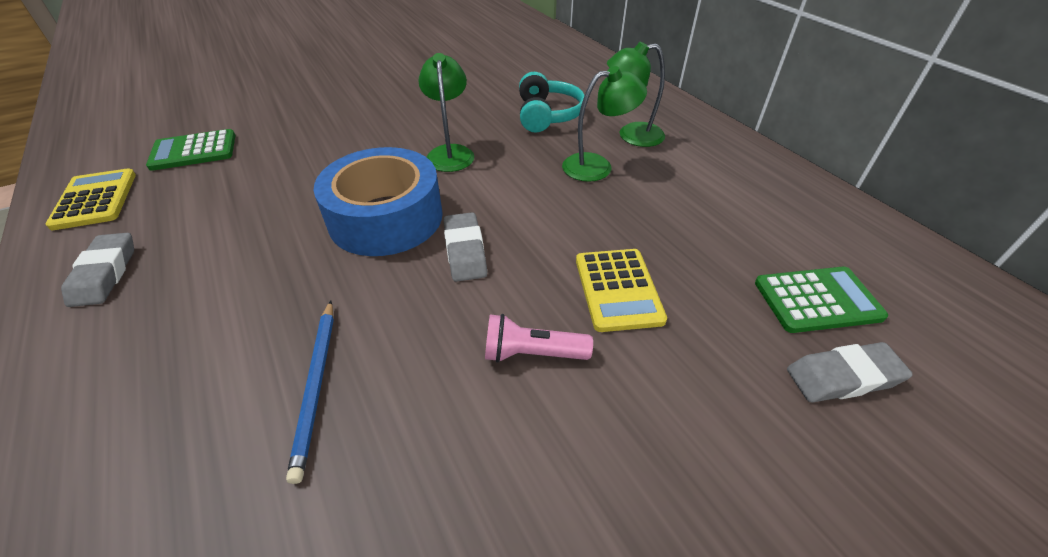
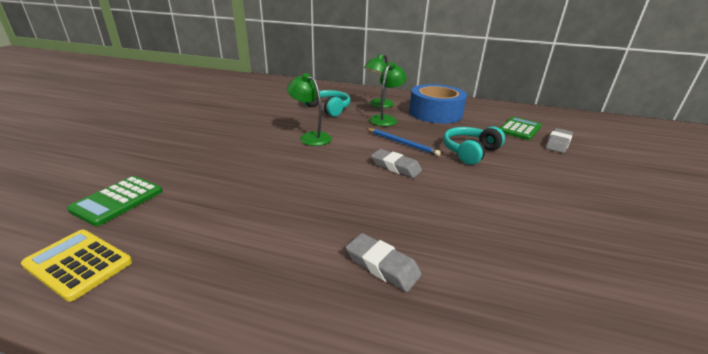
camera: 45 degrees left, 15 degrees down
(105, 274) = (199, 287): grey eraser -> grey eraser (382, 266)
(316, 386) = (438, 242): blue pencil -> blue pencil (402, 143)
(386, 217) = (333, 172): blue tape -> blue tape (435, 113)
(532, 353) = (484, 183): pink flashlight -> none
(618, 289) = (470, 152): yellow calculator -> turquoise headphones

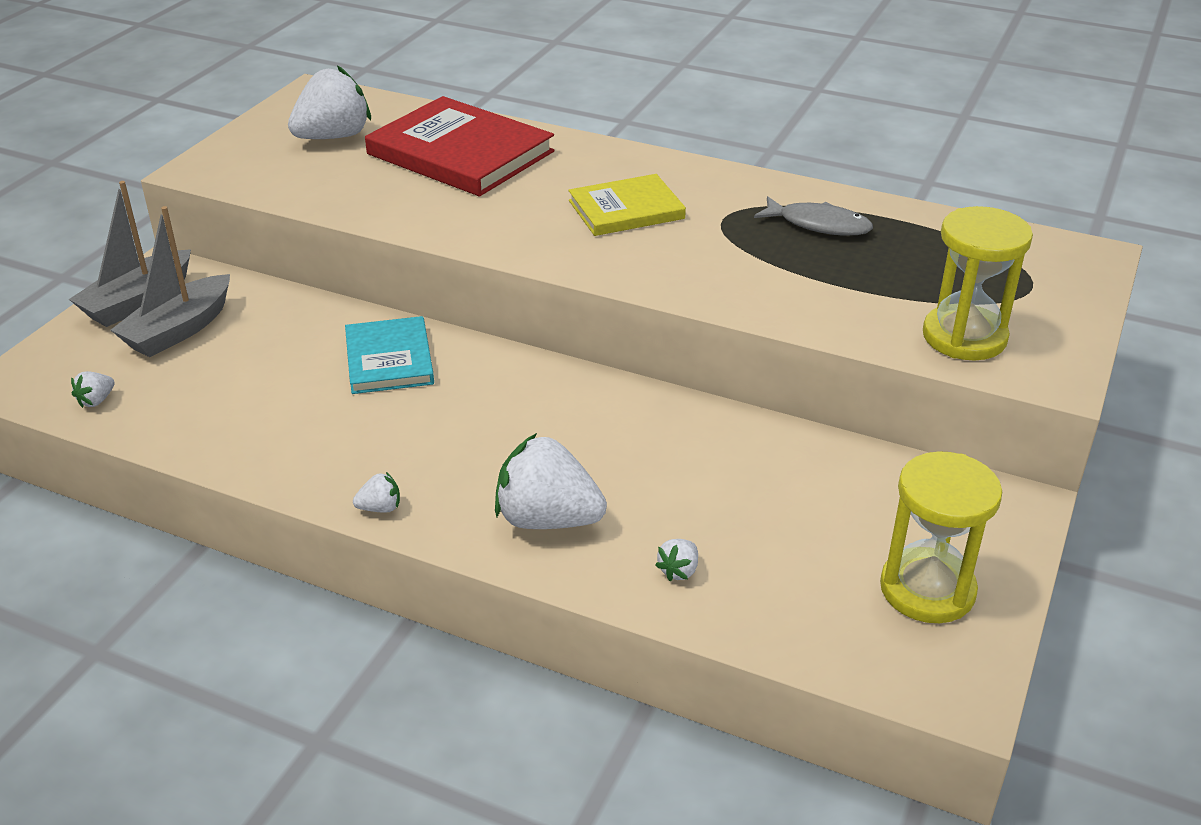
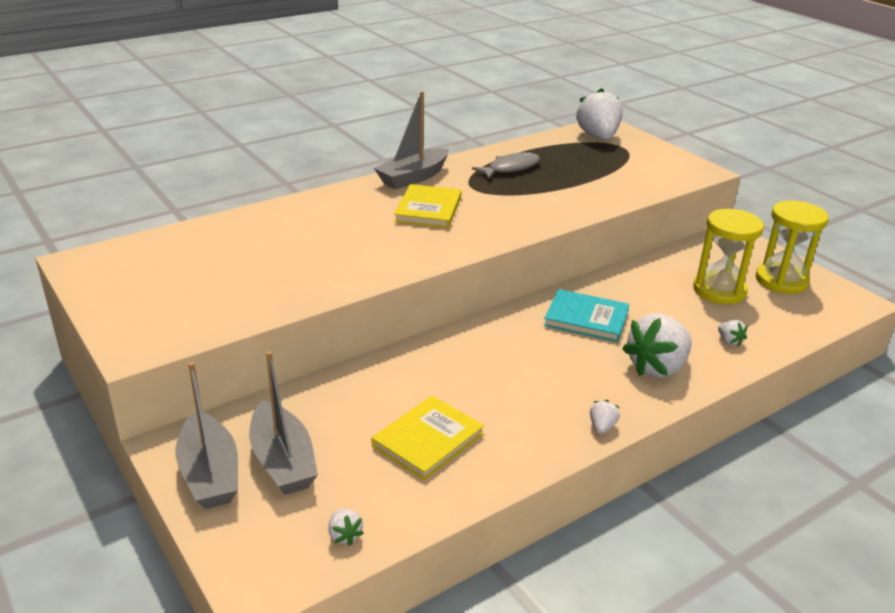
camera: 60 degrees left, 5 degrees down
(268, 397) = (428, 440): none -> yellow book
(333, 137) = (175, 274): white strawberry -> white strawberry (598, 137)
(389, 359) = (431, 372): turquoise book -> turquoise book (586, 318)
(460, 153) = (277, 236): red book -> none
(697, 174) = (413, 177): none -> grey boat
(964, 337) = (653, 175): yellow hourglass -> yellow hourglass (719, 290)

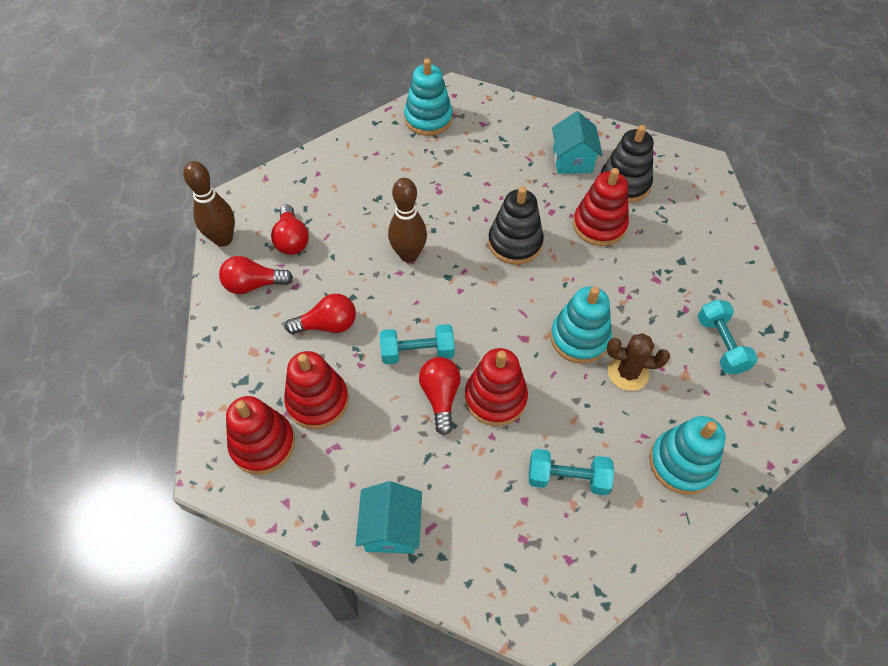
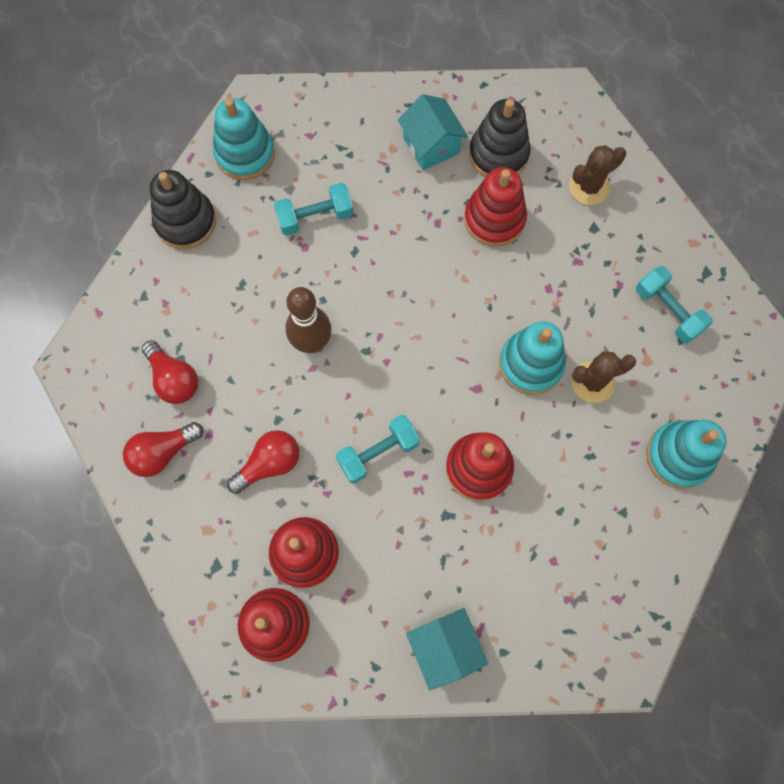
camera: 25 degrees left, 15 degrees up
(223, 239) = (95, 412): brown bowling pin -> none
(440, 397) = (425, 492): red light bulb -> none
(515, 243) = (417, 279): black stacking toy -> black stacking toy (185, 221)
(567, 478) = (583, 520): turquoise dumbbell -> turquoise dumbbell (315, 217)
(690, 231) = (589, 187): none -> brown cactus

▸ Work required
Out of the records above, pick each line that contains the string "down".

▸ Exercise response
camera: 45 degrees left, 15 degrees down
camera: 60 degrees left, 5 degrees down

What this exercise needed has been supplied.